Instructions to follow:
Beneath this instruction is a listing. Transcribe from it only the stretch from the line with "brown capsule: 3 -> 2" through the line with "blue bucket: 8 -> 6", both end lines included, exactly as written.

+--

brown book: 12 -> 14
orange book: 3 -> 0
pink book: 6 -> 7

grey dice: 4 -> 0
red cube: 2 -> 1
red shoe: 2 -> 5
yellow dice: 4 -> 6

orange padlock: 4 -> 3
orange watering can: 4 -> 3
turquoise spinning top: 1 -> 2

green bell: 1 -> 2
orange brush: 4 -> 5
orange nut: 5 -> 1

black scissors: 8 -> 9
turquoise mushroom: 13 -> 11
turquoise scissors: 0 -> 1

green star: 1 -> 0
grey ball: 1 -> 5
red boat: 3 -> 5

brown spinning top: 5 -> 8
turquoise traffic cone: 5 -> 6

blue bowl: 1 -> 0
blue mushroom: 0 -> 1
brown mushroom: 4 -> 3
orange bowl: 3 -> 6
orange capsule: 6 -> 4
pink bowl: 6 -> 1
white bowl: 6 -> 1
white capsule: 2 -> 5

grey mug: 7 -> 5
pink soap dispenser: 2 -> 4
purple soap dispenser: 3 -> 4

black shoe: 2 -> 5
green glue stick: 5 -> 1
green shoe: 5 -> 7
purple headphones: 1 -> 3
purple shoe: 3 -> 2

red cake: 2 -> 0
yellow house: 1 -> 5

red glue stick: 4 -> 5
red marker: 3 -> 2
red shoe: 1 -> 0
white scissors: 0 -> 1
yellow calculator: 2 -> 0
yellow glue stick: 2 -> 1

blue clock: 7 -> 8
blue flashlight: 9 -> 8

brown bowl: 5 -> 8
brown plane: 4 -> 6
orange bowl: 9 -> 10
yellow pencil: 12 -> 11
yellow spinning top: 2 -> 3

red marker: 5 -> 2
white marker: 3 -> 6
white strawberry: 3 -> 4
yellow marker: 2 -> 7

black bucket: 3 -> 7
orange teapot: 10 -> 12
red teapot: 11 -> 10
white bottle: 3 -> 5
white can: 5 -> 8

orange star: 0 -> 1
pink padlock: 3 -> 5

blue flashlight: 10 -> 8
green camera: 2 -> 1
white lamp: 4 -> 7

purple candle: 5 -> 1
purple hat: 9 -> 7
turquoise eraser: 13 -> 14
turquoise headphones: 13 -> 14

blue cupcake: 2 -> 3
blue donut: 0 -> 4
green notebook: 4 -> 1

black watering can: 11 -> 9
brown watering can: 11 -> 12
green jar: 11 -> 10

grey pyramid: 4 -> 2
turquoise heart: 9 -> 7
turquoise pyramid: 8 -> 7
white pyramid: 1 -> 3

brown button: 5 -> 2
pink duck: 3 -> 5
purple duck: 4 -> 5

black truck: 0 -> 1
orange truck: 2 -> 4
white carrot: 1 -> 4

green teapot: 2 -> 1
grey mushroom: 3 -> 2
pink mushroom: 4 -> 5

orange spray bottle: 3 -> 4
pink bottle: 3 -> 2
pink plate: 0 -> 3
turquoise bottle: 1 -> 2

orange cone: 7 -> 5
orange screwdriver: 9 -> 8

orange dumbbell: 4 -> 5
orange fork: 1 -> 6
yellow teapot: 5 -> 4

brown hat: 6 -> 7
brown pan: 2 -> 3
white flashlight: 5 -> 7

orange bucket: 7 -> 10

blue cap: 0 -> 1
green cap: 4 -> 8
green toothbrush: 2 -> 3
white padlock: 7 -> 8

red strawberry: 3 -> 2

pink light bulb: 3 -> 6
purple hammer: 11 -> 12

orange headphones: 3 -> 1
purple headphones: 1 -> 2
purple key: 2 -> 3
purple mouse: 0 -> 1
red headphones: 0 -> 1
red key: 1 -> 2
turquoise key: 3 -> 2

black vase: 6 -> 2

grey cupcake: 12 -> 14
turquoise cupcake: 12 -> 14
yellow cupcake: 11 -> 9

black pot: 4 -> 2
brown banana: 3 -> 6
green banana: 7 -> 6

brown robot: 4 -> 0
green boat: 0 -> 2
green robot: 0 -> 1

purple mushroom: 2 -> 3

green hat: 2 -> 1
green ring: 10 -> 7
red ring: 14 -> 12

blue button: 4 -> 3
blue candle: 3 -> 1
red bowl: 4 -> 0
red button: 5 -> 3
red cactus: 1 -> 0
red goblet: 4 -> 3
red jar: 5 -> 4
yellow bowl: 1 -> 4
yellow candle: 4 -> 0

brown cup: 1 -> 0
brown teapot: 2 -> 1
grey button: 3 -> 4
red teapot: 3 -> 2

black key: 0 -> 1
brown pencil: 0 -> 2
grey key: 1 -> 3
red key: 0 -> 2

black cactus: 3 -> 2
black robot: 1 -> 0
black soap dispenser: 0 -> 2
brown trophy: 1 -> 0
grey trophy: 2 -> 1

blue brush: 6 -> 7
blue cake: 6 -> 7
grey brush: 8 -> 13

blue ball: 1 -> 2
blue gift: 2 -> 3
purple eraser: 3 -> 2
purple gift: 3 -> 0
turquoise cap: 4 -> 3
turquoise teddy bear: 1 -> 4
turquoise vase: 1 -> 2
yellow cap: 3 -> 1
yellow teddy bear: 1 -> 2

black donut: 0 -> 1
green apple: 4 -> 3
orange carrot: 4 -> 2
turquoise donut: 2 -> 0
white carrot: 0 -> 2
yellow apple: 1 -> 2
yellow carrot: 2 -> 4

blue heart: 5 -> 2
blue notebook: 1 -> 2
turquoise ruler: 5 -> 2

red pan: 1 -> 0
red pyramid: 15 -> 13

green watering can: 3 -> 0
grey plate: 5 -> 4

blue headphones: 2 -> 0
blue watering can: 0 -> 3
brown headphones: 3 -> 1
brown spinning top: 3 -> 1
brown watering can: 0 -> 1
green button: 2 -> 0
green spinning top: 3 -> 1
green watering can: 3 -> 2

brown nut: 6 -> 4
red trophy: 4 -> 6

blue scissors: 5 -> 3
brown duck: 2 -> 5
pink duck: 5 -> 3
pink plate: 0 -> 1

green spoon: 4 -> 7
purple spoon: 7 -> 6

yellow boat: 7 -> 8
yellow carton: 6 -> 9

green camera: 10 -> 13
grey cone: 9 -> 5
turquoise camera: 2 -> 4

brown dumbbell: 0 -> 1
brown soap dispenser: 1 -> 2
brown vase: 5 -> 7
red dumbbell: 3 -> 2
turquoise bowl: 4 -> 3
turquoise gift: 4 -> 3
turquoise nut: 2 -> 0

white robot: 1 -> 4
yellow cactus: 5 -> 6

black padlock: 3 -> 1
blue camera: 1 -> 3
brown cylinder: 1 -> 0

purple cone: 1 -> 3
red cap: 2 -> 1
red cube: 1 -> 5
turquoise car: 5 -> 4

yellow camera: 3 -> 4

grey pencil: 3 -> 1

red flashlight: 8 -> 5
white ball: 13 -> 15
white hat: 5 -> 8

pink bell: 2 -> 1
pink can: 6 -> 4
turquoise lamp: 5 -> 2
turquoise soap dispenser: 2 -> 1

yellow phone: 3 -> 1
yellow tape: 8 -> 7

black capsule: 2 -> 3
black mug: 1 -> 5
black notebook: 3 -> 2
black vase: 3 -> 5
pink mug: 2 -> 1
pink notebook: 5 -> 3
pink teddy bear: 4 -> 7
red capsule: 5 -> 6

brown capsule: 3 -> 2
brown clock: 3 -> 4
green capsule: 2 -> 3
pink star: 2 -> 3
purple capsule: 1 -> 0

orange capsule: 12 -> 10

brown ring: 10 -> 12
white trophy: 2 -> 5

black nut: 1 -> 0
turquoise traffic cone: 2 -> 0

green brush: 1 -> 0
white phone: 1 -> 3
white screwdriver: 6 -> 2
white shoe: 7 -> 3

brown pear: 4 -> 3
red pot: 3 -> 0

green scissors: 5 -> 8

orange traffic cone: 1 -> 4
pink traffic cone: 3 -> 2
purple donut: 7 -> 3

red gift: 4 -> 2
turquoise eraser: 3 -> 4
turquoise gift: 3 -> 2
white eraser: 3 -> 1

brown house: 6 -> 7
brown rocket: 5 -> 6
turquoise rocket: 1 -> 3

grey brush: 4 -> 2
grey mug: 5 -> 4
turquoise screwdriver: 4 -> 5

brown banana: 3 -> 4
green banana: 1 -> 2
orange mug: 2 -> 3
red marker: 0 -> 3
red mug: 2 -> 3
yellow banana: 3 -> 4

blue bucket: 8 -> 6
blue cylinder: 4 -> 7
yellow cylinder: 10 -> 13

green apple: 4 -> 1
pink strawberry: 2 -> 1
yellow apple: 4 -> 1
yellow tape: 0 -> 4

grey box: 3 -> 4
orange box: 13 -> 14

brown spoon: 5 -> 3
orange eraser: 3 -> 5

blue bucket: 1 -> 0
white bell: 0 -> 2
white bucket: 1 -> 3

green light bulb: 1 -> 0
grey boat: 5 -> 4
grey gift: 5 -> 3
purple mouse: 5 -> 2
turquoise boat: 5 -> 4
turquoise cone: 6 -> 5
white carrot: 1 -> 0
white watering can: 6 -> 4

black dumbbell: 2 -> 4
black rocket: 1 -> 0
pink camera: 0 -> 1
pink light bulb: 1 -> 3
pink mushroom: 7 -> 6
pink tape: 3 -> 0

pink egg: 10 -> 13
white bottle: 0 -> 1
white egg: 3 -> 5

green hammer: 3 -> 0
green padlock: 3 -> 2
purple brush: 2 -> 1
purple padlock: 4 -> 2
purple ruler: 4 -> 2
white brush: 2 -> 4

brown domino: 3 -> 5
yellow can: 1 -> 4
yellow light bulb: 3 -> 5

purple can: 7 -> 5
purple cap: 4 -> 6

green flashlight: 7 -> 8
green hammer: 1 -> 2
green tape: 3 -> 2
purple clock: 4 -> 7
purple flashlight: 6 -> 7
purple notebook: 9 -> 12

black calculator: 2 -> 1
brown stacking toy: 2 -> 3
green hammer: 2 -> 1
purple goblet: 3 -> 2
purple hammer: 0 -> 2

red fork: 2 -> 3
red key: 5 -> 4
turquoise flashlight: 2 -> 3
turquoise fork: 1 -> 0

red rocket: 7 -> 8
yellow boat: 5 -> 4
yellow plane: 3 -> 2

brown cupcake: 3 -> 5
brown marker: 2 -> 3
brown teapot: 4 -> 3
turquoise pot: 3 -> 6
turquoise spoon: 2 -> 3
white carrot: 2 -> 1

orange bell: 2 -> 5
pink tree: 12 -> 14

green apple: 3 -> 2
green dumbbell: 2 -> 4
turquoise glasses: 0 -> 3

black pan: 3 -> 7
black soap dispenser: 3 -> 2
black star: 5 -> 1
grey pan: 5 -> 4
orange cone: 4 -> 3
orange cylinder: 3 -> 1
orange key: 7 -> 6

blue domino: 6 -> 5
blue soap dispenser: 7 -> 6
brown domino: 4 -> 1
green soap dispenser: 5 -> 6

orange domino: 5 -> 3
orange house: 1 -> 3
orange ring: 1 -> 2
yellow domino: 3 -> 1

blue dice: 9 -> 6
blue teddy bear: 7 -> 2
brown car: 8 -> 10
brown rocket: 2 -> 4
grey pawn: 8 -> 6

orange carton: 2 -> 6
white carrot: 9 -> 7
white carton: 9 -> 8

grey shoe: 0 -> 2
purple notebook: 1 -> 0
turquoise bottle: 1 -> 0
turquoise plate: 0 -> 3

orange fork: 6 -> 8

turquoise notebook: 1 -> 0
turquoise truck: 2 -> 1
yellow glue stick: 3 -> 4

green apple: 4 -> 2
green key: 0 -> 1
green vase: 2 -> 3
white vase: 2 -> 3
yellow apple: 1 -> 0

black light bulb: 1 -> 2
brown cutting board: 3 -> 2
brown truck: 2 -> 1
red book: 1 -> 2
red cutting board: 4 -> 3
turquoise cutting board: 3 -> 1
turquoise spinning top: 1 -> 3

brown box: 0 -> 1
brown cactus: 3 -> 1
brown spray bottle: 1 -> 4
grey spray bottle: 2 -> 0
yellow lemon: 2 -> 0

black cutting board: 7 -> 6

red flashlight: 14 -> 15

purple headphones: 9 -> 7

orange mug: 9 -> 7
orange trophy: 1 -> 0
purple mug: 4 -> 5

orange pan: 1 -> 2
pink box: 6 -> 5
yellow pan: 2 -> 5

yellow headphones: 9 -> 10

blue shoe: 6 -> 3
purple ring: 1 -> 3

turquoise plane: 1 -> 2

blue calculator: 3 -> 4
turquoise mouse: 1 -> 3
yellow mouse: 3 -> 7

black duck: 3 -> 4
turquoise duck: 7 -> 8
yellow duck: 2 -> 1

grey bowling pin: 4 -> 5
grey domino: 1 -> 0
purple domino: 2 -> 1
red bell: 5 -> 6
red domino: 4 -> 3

+--

Exercise answer:
brown capsule: 3 -> 2
brown clock: 3 -> 4
green capsule: 2 -> 3
pink star: 2 -> 3
purple capsule: 1 -> 0

orange capsule: 12 -> 10

brown ring: 10 -> 12
white trophy: 2 -> 5

black nut: 1 -> 0
turquoise traffic cone: 2 -> 0

green brush: 1 -> 0
white phone: 1 -> 3
white screwdriver: 6 -> 2
white shoe: 7 -> 3

brown pear: 4 -> 3
red pot: 3 -> 0

green scissors: 5 -> 8

orange traffic cone: 1 -> 4
pink traffic cone: 3 -> 2
purple donut: 7 -> 3

red gift: 4 -> 2
turquoise eraser: 3 -> 4
turquoise gift: 3 -> 2
white eraser: 3 -> 1

brown house: 6 -> 7
brown rocket: 5 -> 6
turquoise rocket: 1 -> 3

grey brush: 4 -> 2
grey mug: 5 -> 4
turquoise screwdriver: 4 -> 5

brown banana: 3 -> 4
green banana: 1 -> 2
orange mug: 2 -> 3
red marker: 0 -> 3
red mug: 2 -> 3
yellow banana: 3 -> 4

blue bucket: 8 -> 6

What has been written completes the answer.